Activity: If a picture appears in the records, leave it out and transcribe the rest exactly.

Records provided:
============================================================

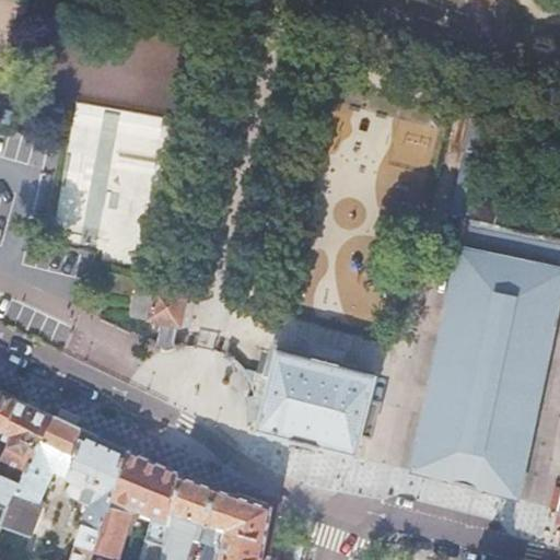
[(74,101),(60,230),(105,235),(103,254),(149,259),(165,111),(74,101)]
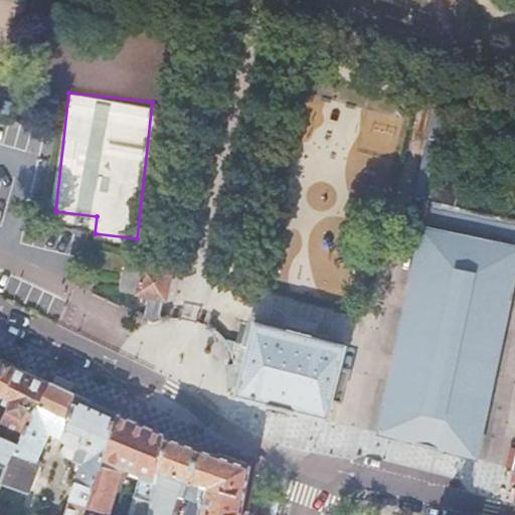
[(514,221),(430,202),(408,296),(385,400),(381,415),(377,435),(476,460),(514,277),(514,221)]
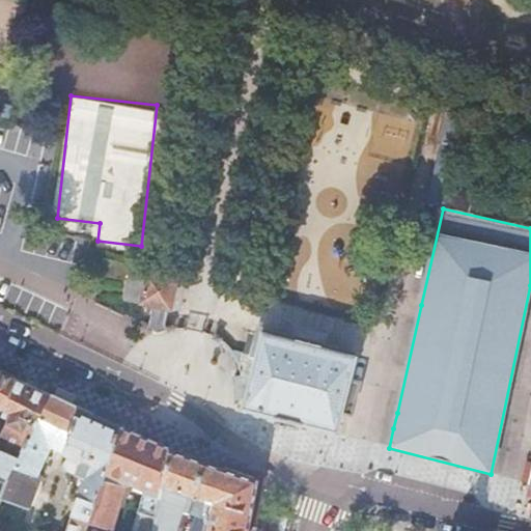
[(130,275),(126,300),(169,310),(173,291),(175,281),(146,275),(145,278),(130,275)]
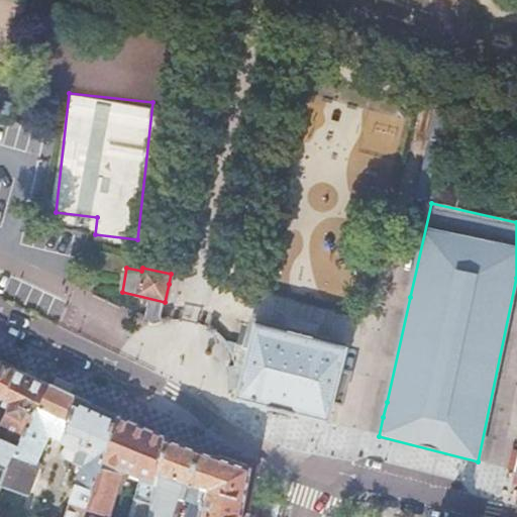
[(253,325),(241,323),(230,374),(225,391),(223,398),(326,423),(346,350),(310,341),(311,339),(288,333),(287,334),(253,325)]
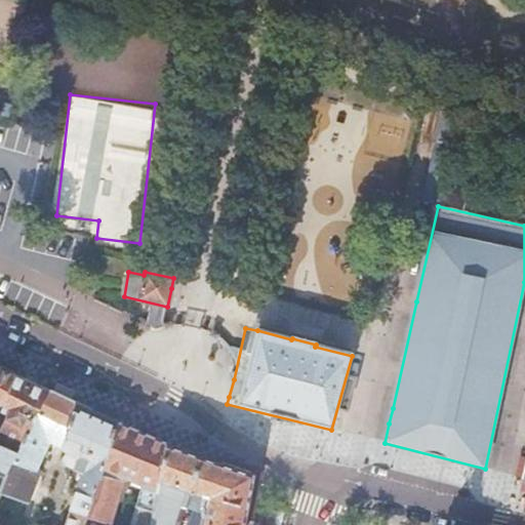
[(15,375),(0,368),(0,407),(1,405),(1,403),(15,375)]
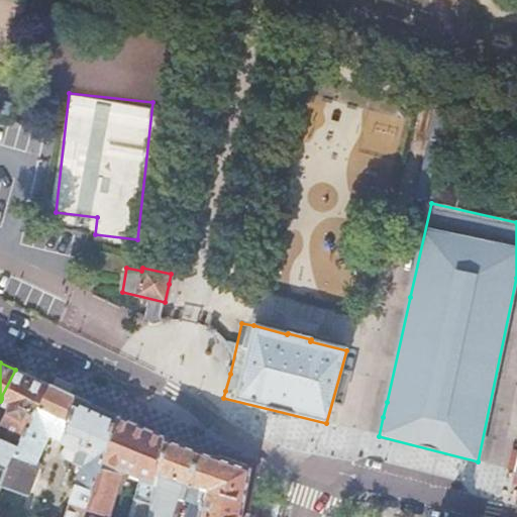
[(0,423),(0,424),(0,439),(18,448),(47,385),(27,376),(15,370),(1,397),(1,399),(10,403),(0,423)]
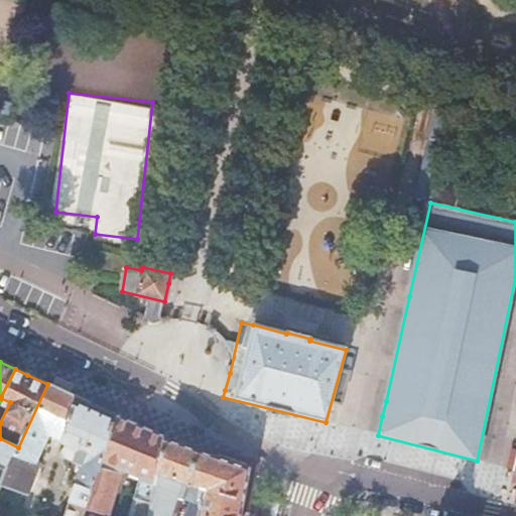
[(225,390),(230,373),(220,370),(215,388),(225,390)]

============================================================

Exercise response:
[(74,101),(60,230),(105,235),(103,254),(149,259),(165,111),(74,101)]
[(514,221),(430,202),(408,296),(385,400),(381,415),(377,435),(476,460),(514,277),(514,221)]
[(130,275),(126,300),(169,310),(173,291),(175,281),(146,275),(145,278),(130,275)]
[(253,325),(241,323),(230,374),(225,391),(223,398),(326,423),(346,350),(310,341),(311,339),(288,333),(287,334),(253,325)]
[(15,375),(0,368),(0,407),(1,405),(1,403),(15,375)]
[(0,423),(0,424),(0,439),(18,448),(47,385),(27,376),(15,370),(1,397),(1,399),(10,403),(0,423)]
[(225,390),(230,373),(220,370),(215,388),(225,390)]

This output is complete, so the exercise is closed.